[YOUR ASSIGNMENT]
Look below for the line that has "(423, 156) = (575, 222): turquoise"; output exactly from it through the line that has "(267, 222) = (191, 221): green", and leave the pictures out.

Stored data entries
========
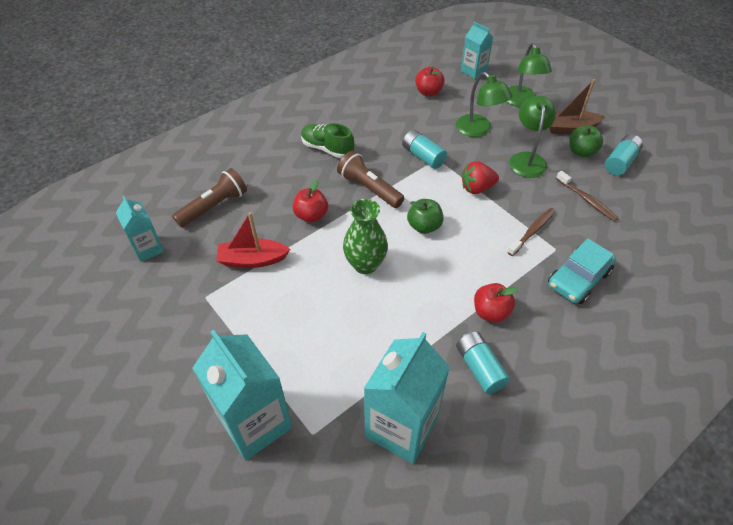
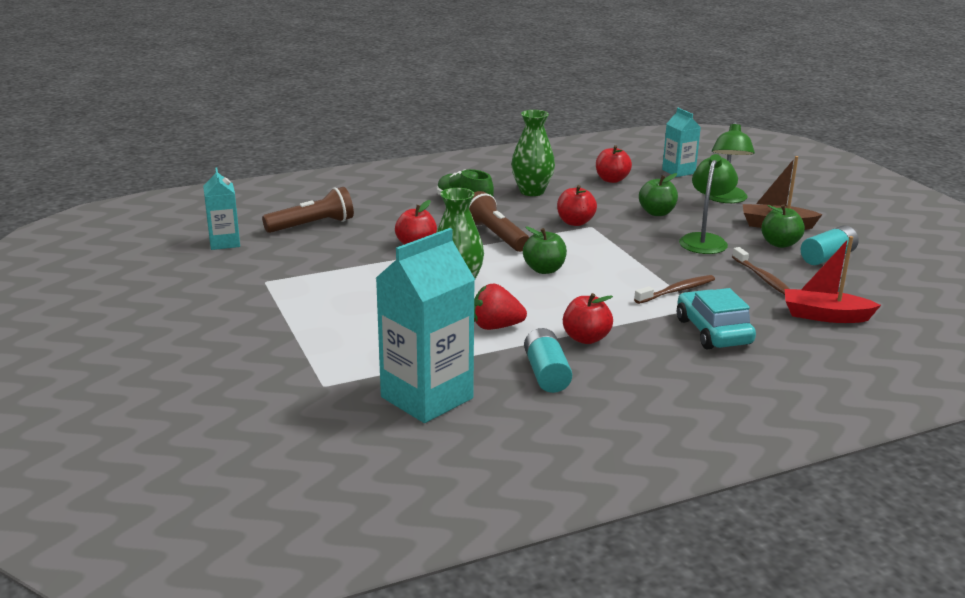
camera: 15 degrees right, 25 degrees down
(252, 260) = (331, 265): red boat -> red boat (825, 316)
(255, 423) = (266, 368): turquoise carton -> none
(374, 121) = (532, 191): none -> green vase
(423, 156) = (575, 222): turquoise battery -> red apple
(477, 188) = (627, 252): red strawberry -> red strawberry (496, 327)
(478, 130) = (657, 213): green lamp -> green apple
(578, 279) = (713, 331): turquoise car -> turquoise car turned 105 degrees clockwise

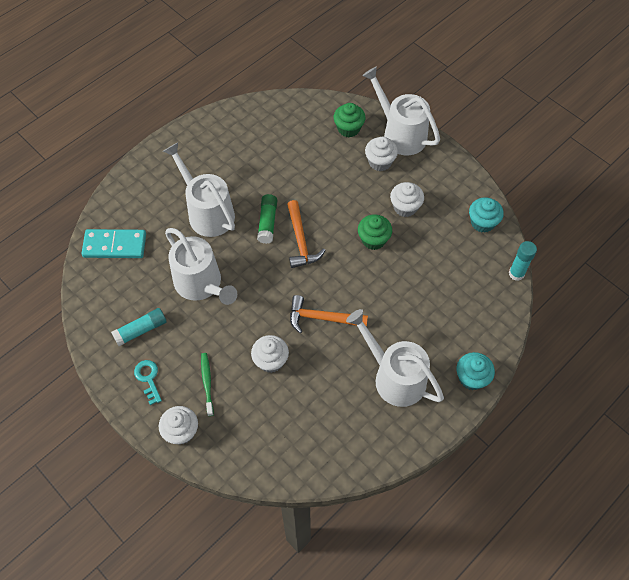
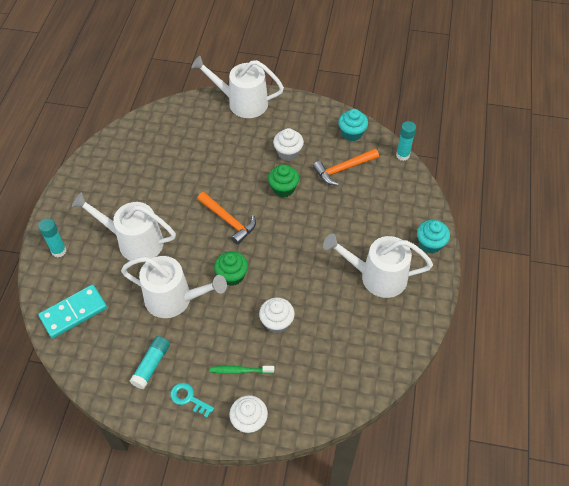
camera: 35 degrees left, 5 degrees down
(142, 184) = (59, 251): none -> turquoise glue stick
(207, 383) = (240, 370): green toothbrush -> green toothbrush turned 45 degrees counterclockwise
(267, 222) = (191, 221): green glue stick -> none
(322, 318) = (290, 267): orange hammer -> orange hammer (343, 169)
(348, 128) = (199, 119): green cupcake -> green cupcake (232, 275)
(380, 162) = (243, 130): white cupcake -> none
========
[ANSWER SPACE]
(423, 156) = (575, 222): turquoise battery -> red apple
(477, 188) = (627, 252): red strawberry -> red strawberry (496, 327)
(478, 130) = (657, 213): green lamp -> green apple
(578, 279) = (713, 331): turquoise car -> turquoise car turned 105 degrees clockwise

camera: 35 degrees left, 5 degrees down
(142, 184) = (59, 251): none -> turquoise glue stick
(207, 383) = (240, 370): green toothbrush -> green toothbrush turned 45 degrees counterclockwise
(267, 222) = (191, 221): green glue stick -> none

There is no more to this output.